What you should do:
From the data below, please reproduce exactly everything from the line that contains "camera: 80 degrees right, 10 degrees up" down to the line that contains "(400, 113) = (158, 153): turquoise", with both ends included.

Source data:

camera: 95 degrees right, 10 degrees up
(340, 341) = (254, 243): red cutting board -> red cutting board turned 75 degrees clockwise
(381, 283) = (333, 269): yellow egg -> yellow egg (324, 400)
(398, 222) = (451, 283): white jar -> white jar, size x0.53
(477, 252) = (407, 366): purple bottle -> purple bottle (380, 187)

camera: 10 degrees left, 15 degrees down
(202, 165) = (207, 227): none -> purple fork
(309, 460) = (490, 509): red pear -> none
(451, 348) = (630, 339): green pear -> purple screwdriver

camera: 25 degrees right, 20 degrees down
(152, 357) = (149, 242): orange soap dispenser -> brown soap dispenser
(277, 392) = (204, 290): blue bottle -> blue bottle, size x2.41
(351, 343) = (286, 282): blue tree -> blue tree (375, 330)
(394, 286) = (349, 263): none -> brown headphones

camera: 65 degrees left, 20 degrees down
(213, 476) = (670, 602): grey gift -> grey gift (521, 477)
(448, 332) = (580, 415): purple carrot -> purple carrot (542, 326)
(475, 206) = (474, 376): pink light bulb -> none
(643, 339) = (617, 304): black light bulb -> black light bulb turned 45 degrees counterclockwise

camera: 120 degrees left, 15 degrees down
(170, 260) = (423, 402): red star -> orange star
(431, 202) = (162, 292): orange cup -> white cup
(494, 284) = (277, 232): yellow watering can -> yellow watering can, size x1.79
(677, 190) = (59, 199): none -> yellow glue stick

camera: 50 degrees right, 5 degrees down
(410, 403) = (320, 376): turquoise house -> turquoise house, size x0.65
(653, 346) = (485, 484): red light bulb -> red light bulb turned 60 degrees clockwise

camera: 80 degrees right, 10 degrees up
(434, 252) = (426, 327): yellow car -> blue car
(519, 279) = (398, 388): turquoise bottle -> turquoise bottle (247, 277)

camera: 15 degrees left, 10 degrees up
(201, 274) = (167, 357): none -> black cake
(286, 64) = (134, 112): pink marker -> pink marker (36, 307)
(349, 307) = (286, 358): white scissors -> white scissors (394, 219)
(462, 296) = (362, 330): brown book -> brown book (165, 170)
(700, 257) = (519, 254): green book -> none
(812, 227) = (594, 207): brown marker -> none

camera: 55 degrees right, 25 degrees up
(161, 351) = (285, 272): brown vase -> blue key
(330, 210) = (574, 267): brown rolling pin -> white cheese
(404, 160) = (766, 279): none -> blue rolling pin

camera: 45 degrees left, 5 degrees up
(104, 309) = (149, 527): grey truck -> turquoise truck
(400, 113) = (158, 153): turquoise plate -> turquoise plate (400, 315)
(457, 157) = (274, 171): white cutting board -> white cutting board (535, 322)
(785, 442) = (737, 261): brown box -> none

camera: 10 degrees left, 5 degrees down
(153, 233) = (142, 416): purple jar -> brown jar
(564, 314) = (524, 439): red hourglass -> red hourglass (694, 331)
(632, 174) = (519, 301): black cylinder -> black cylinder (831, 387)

Your response:
camera: 80 degrees right, 10 degrees up
(434, 252) = (426, 327): yellow car -> blue car
(519, 279) = (398, 388): turquoise bottle -> turquoise bottle (247, 277)

camera: 15 degrees left, 10 degrees up
(201, 274) = (167, 357): none -> black cake
(286, 64) = (134, 112): pink marker -> pink marker (36, 307)
(349, 307) = (286, 358): white scissors -> white scissors (394, 219)
(462, 296) = (362, 330): brown book -> brown book (165, 170)
(700, 257) = (519, 254): green book -> none
(812, 227) = (594, 207): brown marker -> none

camera: 55 degrees right, 25 degrees up
(161, 351) = (285, 272): brown vase -> blue key
(330, 210) = (574, 267): brown rolling pin -> white cheese
(404, 160) = (766, 279): none -> blue rolling pin

camera: 45 degrees left, 5 degrees up
(104, 309) = (149, 527): grey truck -> turquoise truck
(400, 113) = (158, 153): turquoise plate -> turquoise plate (400, 315)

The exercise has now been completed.